■ INSTRUCTIONS FOR THE TASK:
Set out exactly every line of the entries below, starting at the line that holds "R8: 2.2k (CLK, OPTO2) -> 2.2k (OPTO2, U2/DIS)" and stopping after the line that holds "C1: 10nF (U2/DIS, VBAT) -> 10nF (AGND, VBAT)".

*** Begin section ***

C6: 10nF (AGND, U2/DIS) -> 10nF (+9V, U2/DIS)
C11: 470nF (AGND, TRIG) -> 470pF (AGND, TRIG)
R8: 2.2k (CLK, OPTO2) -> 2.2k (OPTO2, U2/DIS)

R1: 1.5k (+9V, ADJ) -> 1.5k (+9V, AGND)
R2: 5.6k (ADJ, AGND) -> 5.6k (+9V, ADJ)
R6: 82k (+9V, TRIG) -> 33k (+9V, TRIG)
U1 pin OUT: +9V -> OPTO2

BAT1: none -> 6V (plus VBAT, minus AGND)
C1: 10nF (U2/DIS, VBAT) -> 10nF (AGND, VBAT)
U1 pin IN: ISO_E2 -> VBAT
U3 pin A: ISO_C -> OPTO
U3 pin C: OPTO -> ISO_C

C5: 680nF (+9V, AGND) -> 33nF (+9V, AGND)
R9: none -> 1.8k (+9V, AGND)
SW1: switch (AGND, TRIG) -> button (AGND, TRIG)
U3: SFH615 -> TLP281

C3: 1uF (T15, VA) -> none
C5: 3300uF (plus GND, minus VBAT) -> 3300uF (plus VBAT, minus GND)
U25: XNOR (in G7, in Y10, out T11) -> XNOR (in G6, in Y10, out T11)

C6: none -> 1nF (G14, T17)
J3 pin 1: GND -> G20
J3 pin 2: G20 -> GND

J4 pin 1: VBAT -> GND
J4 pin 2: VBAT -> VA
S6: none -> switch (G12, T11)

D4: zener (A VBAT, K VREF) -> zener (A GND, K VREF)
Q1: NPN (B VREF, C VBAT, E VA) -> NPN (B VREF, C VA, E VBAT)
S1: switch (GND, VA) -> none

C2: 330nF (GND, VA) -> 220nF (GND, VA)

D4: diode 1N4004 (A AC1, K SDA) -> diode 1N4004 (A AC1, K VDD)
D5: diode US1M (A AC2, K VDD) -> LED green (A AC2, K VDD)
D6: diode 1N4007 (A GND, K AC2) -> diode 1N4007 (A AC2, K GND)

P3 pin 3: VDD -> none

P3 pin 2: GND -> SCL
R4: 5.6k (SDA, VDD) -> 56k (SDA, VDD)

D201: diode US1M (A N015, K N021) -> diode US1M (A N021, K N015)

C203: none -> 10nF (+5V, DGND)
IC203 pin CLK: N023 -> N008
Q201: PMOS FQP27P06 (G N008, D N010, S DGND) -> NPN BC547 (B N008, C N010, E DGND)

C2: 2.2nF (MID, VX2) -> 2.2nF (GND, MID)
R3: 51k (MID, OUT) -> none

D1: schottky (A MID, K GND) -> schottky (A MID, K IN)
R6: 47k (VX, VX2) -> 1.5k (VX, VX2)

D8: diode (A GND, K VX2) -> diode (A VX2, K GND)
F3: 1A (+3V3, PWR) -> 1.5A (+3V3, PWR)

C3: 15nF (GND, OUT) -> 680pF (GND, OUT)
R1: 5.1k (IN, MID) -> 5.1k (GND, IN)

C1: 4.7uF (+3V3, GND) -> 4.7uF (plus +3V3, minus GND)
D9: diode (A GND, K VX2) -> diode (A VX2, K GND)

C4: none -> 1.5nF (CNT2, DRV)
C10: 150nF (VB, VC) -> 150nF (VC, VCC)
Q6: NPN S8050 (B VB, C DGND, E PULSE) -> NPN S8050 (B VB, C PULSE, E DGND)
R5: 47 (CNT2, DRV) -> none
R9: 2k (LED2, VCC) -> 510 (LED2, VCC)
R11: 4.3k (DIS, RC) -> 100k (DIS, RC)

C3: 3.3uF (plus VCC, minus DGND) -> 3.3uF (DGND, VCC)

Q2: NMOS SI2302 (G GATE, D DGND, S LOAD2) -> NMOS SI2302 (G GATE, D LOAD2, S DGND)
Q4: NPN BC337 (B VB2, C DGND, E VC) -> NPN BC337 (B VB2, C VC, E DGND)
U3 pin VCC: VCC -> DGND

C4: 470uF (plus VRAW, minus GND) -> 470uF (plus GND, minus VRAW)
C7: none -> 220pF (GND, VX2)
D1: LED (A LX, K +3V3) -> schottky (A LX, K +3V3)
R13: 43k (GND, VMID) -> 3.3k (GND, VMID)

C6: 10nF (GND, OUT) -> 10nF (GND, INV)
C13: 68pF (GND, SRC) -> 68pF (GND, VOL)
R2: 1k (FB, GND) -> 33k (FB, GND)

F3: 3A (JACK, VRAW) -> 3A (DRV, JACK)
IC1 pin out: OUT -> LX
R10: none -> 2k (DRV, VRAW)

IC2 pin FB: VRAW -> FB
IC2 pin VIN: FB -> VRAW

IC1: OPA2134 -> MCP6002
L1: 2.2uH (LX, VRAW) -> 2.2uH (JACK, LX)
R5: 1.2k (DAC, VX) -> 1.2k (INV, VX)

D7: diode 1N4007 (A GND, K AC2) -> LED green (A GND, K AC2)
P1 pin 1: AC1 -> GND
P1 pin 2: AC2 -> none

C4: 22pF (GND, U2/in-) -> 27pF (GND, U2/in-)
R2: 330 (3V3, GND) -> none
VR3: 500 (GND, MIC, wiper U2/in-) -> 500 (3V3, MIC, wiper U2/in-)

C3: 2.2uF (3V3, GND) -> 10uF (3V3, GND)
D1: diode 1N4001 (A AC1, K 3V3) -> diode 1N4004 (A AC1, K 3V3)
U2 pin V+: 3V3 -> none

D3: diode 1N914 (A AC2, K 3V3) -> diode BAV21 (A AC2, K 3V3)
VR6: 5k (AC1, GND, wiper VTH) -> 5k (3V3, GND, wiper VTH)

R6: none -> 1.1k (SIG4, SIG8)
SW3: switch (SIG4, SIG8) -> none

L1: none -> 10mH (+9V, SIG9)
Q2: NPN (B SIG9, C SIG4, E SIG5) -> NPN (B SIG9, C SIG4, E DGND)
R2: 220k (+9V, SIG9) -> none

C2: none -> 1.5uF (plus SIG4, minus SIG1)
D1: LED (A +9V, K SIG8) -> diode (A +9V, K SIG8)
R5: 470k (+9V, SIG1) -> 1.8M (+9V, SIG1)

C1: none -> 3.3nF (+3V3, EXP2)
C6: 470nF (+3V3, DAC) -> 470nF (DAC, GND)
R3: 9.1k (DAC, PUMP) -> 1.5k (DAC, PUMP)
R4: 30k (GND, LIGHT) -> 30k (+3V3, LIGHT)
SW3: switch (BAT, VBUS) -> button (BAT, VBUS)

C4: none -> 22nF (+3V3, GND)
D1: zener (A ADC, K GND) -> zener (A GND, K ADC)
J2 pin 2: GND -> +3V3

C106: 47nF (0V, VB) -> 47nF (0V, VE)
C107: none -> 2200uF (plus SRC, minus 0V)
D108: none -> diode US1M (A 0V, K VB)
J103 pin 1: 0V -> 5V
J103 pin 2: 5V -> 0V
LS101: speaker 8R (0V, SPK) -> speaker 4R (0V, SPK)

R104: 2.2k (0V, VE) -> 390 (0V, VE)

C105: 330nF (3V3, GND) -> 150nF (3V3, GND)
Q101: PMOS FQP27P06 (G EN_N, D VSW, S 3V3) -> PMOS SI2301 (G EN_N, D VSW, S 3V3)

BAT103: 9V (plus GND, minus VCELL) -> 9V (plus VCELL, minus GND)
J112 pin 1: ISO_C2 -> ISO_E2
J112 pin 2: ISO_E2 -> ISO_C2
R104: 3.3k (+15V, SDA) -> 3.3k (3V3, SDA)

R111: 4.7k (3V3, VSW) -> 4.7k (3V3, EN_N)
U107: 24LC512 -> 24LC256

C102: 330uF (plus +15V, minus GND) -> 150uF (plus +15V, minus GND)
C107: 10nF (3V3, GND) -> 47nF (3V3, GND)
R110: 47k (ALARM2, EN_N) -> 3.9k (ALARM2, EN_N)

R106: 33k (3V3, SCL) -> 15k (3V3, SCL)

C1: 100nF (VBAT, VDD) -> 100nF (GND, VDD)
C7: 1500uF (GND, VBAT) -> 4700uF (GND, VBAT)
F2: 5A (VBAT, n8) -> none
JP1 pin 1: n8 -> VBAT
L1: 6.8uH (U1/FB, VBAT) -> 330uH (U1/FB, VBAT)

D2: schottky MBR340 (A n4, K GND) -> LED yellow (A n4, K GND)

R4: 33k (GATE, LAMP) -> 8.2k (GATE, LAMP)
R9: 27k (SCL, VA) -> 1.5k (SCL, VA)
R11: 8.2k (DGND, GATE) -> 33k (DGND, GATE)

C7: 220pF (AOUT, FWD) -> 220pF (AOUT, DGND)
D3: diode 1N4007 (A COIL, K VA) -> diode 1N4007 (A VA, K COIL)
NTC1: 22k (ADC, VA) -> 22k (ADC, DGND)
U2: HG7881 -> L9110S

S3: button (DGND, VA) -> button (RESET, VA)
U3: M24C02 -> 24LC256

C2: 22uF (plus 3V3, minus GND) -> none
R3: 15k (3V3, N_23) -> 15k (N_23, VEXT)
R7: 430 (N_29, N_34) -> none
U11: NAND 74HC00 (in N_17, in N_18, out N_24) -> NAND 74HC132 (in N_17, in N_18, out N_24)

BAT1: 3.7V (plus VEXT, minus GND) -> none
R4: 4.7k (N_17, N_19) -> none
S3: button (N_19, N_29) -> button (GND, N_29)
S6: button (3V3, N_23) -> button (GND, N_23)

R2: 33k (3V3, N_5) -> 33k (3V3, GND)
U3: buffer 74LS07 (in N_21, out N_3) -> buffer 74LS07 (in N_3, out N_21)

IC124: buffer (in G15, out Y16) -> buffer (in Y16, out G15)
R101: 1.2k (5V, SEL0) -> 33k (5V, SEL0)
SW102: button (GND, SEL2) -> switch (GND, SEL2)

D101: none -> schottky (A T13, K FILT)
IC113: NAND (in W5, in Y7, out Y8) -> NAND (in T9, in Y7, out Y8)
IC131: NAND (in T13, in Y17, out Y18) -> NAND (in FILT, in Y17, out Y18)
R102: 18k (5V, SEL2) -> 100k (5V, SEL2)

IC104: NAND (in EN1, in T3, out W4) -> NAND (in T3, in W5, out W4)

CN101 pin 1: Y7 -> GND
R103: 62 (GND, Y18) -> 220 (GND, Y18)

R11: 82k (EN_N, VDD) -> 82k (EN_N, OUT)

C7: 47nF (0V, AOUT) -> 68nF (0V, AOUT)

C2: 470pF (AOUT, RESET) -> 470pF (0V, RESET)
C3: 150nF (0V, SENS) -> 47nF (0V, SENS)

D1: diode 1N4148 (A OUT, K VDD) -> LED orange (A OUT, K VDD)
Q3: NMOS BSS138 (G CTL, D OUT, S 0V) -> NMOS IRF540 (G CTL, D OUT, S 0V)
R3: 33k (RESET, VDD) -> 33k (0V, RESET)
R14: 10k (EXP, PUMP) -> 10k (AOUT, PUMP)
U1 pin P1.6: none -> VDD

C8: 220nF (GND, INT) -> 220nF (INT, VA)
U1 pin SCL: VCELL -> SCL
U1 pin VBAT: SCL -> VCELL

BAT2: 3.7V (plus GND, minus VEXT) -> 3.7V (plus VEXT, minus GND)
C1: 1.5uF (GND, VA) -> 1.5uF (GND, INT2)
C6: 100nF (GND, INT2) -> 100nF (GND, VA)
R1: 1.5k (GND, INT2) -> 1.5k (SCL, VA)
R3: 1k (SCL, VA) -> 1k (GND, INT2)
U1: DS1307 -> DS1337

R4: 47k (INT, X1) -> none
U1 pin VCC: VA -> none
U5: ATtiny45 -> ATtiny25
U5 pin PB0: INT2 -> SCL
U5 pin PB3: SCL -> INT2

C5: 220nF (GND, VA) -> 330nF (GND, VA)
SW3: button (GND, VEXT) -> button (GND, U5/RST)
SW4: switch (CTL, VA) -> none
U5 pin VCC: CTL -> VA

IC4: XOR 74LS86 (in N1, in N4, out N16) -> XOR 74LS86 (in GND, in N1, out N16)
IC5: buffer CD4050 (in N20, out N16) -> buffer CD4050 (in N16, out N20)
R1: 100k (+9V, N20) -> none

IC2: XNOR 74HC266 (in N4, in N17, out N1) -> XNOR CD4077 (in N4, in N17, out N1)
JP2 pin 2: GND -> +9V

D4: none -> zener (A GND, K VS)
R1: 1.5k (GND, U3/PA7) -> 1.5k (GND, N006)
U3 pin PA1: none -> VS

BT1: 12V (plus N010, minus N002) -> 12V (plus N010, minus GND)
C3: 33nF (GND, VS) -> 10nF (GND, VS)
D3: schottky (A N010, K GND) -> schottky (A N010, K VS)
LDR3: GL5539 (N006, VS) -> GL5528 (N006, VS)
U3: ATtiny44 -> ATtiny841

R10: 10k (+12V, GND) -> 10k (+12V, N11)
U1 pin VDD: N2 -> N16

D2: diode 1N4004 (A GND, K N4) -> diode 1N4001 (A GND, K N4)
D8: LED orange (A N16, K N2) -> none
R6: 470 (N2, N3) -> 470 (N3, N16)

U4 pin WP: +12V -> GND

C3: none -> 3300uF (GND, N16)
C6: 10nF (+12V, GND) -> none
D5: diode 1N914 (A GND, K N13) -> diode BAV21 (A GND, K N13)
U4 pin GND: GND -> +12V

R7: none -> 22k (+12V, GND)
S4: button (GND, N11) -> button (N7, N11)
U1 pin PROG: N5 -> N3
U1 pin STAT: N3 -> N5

*** End section ***

■ RESULT:
R8: 2.2k (CLK, OPTO2) -> 2.2k (OPTO2, U2/DIS)

R1: 1.5k (+9V, ADJ) -> 1.5k (+9V, AGND)
R2: 5.6k (ADJ, AGND) -> 5.6k (+9V, ADJ)
R6: 82k (+9V, TRIG) -> 33k (+9V, TRIG)
U1 pin OUT: +9V -> OPTO2

BAT1: none -> 6V (plus VBAT, minus AGND)
C1: 10nF (U2/DIS, VBAT) -> 10nF (AGND, VBAT)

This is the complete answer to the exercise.